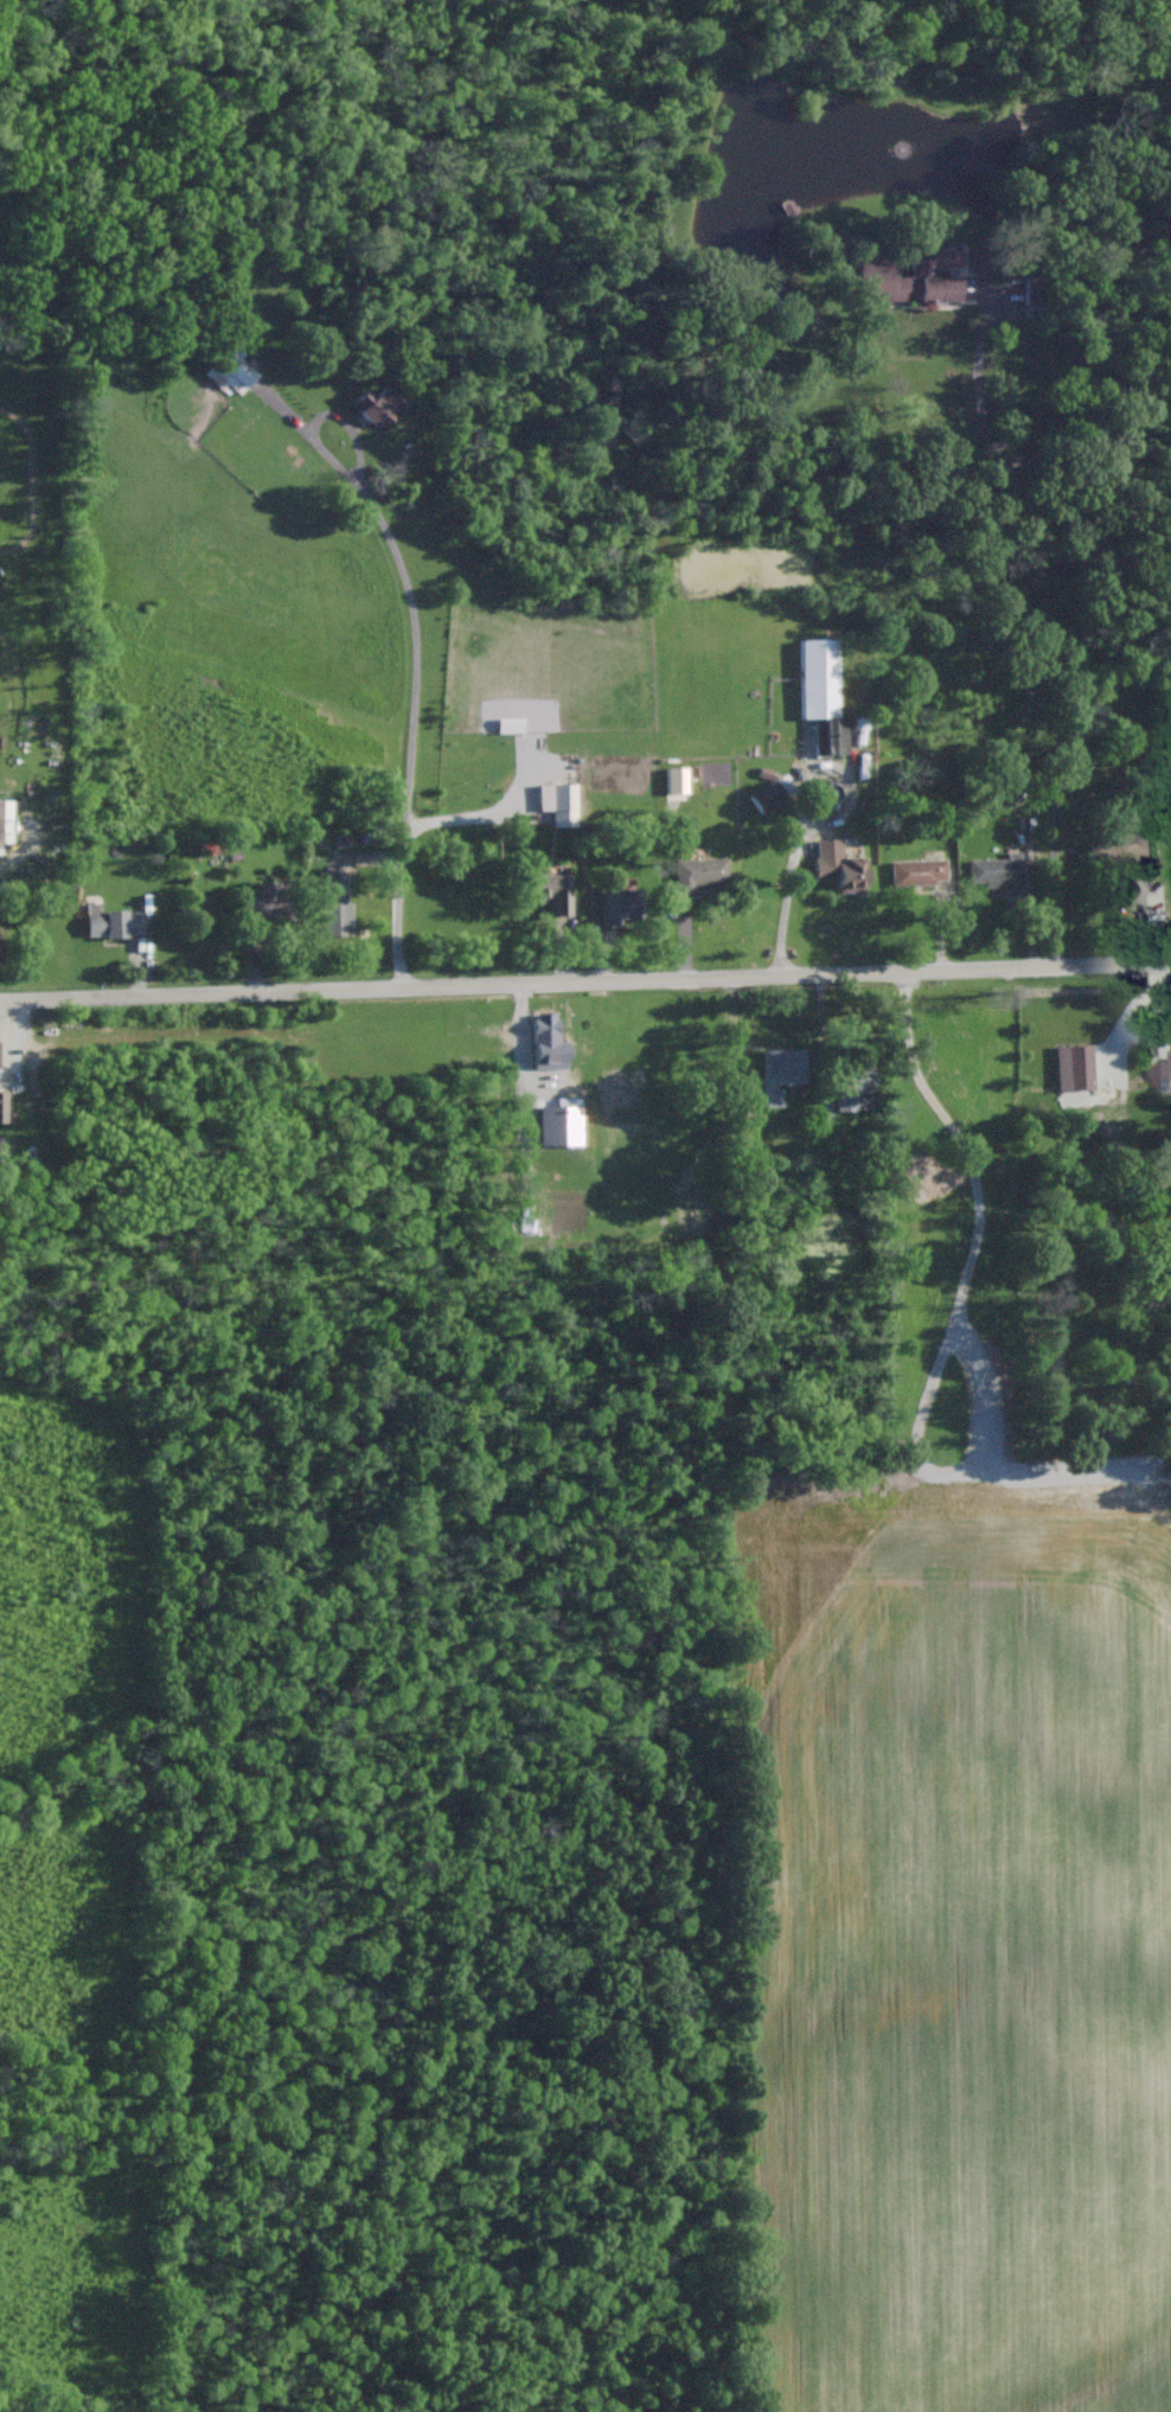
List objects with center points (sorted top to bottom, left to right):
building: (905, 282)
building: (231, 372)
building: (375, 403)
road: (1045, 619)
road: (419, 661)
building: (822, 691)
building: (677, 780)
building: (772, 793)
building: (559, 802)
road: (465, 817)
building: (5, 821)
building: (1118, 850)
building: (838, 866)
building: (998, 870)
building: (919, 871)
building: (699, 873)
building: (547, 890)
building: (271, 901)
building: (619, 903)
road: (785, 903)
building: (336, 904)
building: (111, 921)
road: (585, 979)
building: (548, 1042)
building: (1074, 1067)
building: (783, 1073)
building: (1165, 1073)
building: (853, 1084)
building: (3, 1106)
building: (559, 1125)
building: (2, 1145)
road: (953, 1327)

━━━━━━━━━━━━━━━━

### What to do
For each line of the material that contains "road", return a copy.

### Expected answer
road: (1045, 619)
road: (419, 661)
road: (465, 817)
road: (785, 903)
road: (585, 979)
road: (953, 1327)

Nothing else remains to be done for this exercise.